Required action
The following listing has lines to check for the word "VBAT"; give only the number of lines that contain it.

- - -

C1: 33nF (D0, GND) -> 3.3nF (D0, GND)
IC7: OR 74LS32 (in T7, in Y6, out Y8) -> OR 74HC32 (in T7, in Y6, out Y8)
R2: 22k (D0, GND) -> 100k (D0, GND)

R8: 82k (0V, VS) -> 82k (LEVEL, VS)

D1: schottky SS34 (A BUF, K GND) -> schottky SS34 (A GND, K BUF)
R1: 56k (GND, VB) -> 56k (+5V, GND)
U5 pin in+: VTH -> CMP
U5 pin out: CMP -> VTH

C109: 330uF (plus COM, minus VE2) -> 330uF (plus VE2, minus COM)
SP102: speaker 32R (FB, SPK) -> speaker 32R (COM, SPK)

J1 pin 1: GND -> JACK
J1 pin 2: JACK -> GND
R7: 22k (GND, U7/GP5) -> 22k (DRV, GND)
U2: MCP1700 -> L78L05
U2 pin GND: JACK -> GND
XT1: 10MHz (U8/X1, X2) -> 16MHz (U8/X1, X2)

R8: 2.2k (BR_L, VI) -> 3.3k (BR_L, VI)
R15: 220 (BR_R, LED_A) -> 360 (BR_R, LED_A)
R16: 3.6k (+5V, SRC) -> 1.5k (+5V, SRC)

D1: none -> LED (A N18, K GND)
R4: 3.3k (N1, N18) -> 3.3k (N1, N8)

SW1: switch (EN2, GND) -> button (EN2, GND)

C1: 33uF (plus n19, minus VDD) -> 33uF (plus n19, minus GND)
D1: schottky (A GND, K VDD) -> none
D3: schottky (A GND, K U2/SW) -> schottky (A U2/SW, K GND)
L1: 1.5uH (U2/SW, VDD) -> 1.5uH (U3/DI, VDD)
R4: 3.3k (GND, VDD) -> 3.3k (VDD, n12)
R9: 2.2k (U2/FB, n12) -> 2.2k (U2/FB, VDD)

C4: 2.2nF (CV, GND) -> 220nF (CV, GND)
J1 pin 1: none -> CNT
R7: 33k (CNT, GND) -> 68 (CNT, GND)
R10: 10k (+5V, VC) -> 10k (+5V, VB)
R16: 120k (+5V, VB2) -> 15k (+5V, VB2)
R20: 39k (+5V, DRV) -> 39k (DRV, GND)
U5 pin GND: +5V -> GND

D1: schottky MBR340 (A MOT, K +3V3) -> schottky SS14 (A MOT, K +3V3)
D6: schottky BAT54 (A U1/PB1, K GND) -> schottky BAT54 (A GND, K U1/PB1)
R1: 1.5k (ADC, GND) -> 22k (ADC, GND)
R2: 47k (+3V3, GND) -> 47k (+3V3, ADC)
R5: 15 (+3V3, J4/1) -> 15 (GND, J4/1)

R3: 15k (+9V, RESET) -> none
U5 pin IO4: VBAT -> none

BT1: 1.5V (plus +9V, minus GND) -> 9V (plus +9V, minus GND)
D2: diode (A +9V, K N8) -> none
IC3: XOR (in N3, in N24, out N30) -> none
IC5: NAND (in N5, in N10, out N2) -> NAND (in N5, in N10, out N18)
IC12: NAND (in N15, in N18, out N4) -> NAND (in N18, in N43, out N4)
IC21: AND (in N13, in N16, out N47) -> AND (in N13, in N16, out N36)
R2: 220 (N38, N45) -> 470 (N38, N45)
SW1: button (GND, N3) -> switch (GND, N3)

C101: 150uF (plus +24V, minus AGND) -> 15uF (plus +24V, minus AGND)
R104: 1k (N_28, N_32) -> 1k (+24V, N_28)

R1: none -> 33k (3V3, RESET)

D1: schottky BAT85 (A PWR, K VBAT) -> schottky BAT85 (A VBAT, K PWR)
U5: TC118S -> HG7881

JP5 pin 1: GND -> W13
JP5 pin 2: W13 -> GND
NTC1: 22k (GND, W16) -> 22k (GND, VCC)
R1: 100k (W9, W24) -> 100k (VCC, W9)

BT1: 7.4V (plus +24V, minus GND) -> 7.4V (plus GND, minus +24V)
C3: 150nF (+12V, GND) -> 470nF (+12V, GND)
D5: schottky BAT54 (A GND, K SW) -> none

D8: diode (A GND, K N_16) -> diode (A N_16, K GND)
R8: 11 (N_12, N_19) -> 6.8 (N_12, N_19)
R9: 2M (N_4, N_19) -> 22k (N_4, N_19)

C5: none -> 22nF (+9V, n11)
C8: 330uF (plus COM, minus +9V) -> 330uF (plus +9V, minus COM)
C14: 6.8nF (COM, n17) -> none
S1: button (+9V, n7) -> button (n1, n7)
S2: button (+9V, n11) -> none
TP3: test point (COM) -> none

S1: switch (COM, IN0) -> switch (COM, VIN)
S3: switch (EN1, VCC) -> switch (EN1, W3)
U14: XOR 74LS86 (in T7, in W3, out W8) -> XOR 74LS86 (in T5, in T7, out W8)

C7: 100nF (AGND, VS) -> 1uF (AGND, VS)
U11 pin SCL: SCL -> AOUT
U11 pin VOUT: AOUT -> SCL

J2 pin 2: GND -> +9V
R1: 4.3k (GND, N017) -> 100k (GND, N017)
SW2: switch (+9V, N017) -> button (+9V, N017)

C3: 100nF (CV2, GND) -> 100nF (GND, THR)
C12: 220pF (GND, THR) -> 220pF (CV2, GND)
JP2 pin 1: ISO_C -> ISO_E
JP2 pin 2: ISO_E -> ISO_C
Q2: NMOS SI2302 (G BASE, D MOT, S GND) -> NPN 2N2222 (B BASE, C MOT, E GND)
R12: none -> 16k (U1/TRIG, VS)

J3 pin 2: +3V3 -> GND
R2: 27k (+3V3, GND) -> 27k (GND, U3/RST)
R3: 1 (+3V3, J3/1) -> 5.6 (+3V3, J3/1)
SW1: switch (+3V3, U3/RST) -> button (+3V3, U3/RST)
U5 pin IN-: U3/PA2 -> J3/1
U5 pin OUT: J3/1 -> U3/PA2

- - -

Worked solution
2